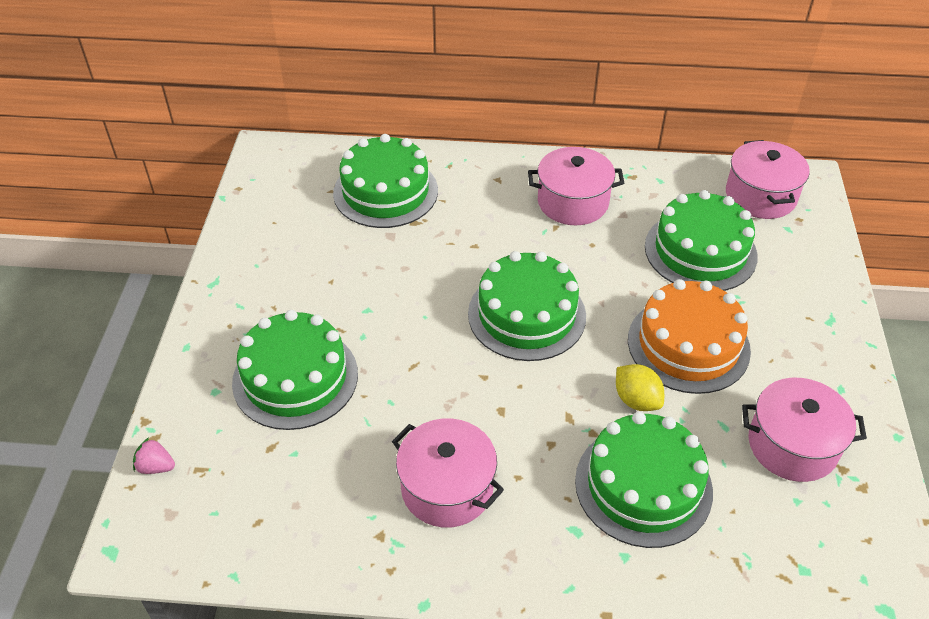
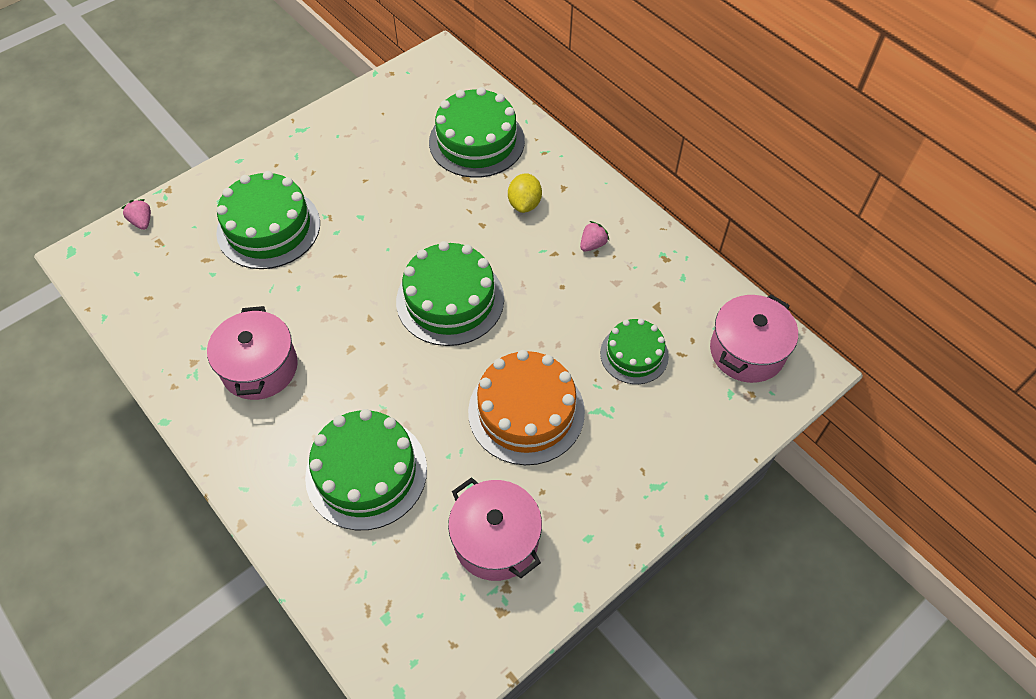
camera: 45 degrees right, 10 degrees up
(573, 202) = (592, 244): pink pot -> pink strawberry
(636, 400) = (439, 416): yellow lemon -> yellow lemon (524, 204)
(700, 251) = (634, 354): green cake -> green cake, size x0.61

....

- Task objective -
Copy out all the data above exactly, minus the images.

- Task result -
camera: 45 degrees right, 10 degrees up
(573, 202) = (592, 244): pink pot -> pink strawberry
(636, 400) = (439, 416): yellow lemon -> yellow lemon (524, 204)
(700, 251) = (634, 354): green cake -> green cake, size x0.61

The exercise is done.